▶ **Task objective**
Copy out every line of the data that has the word "orange" somewhere in it.

▶ **Items from a data source**
++++++++++

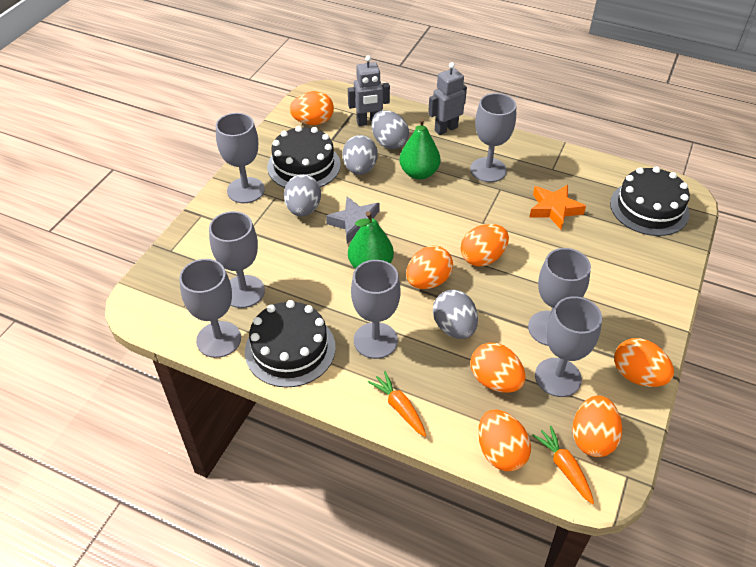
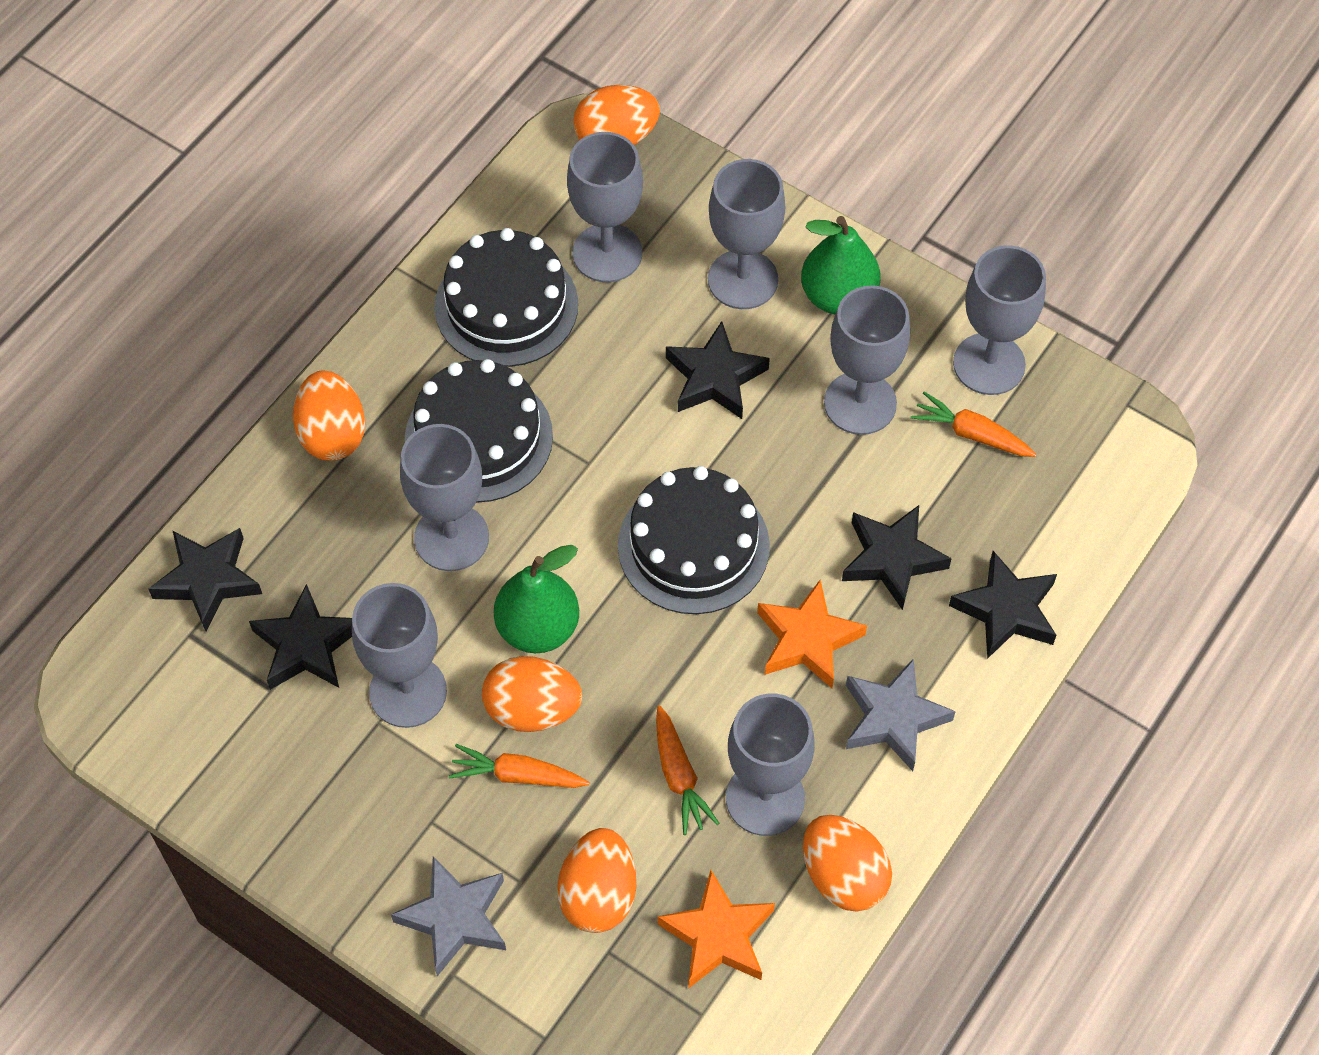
black star: 0 -> 5
grey egg: 4 -> 0
grey robot: 2 -> 0
grey star: 1 -> 2
orange carrot: 2 -> 3
orange egg: 7 -> 5
orange star: 1 -> 2

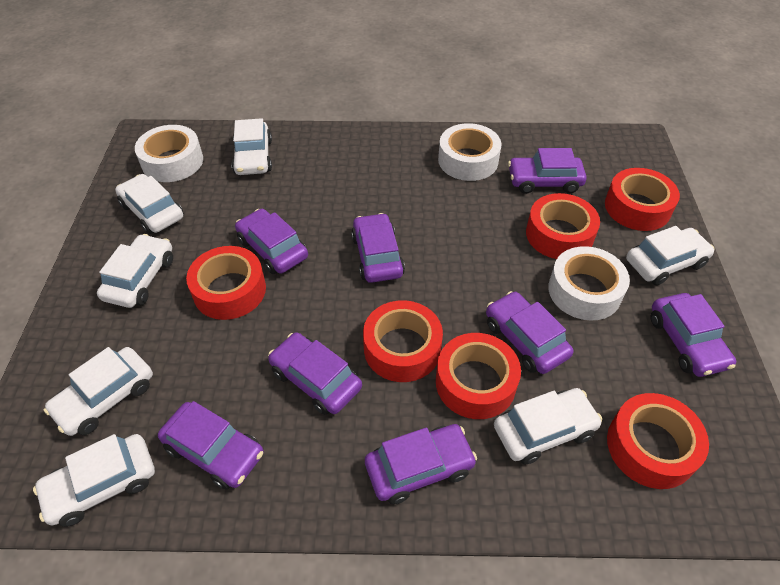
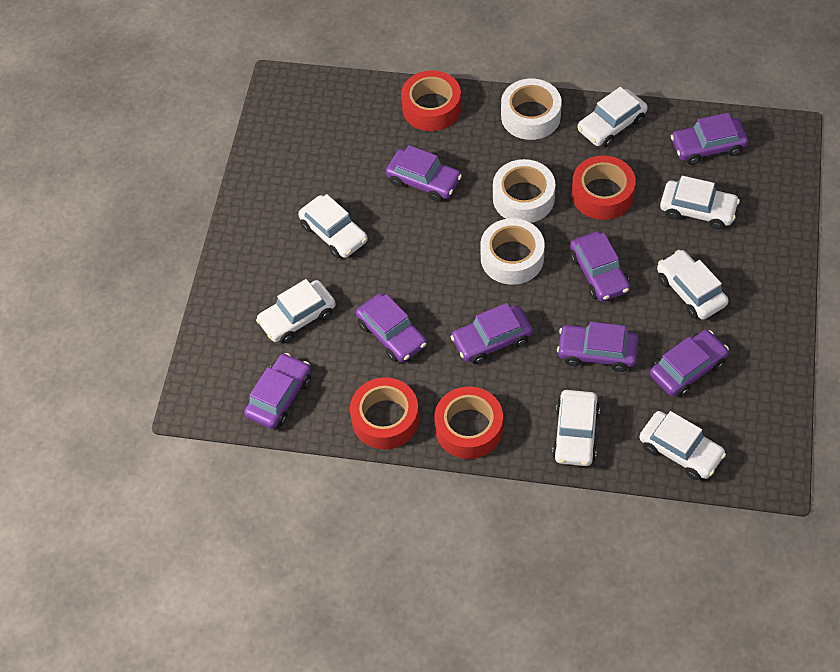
red tape: 6 -> 4

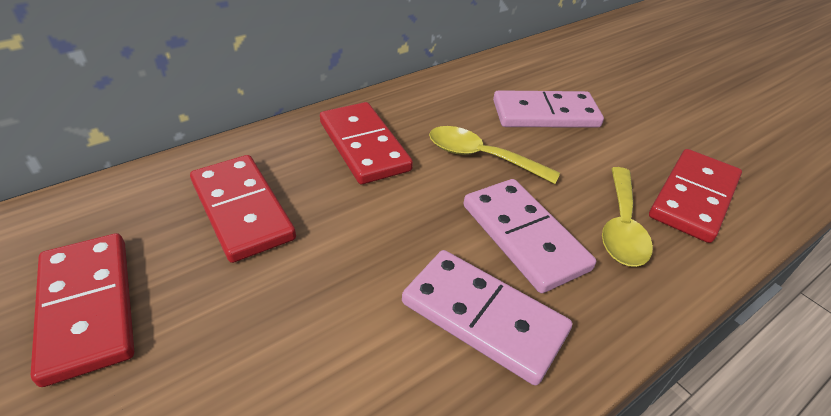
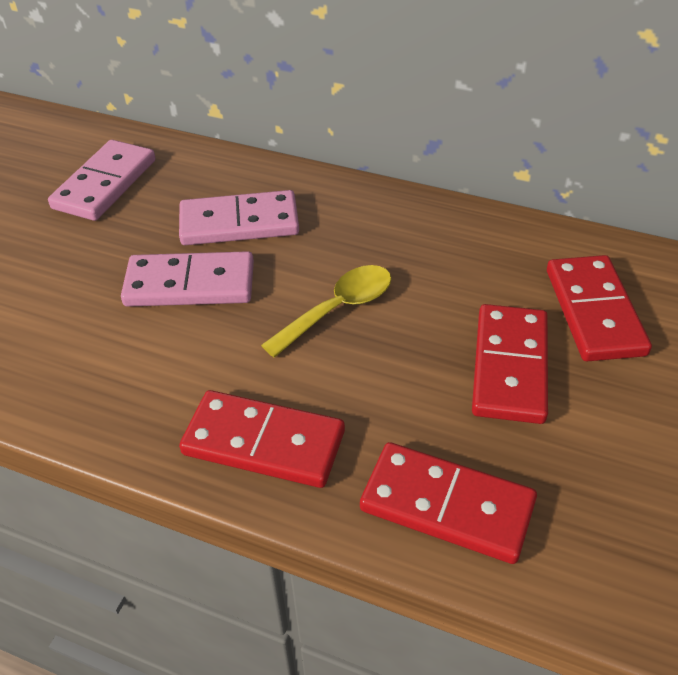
yellow spoon: 2 -> 1

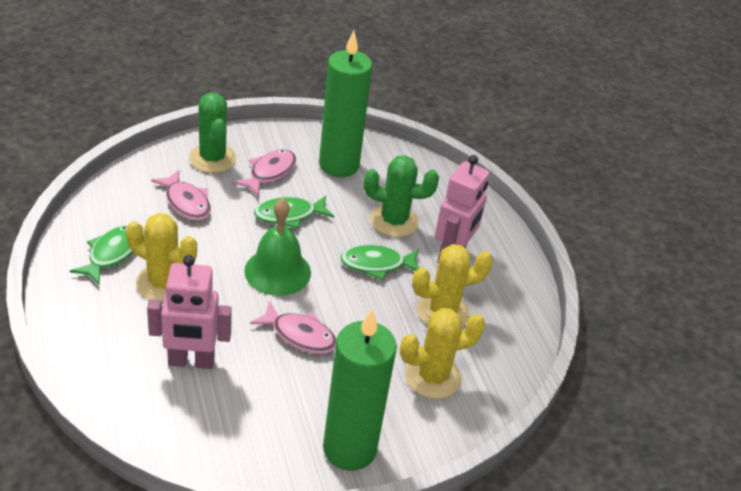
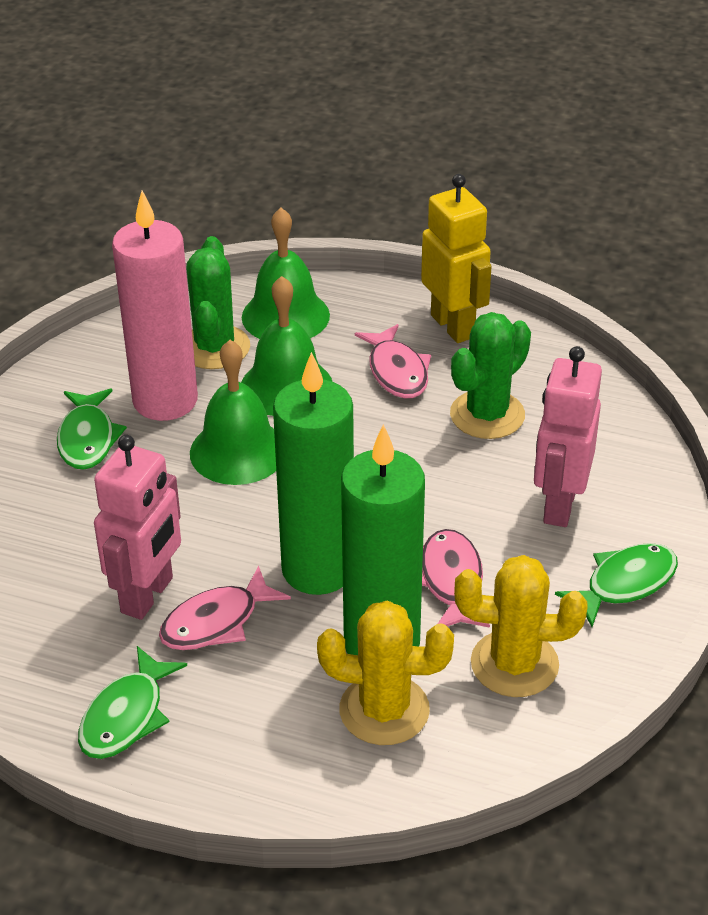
green bell: 1 -> 3
pink candle: 0 -> 1
yellow cactus: 3 -> 2
yellow robot: 0 -> 1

++++++++++

▶ **The answer**
orange carrot: 2 -> 3
orange egg: 7 -> 5
orange star: 1 -> 2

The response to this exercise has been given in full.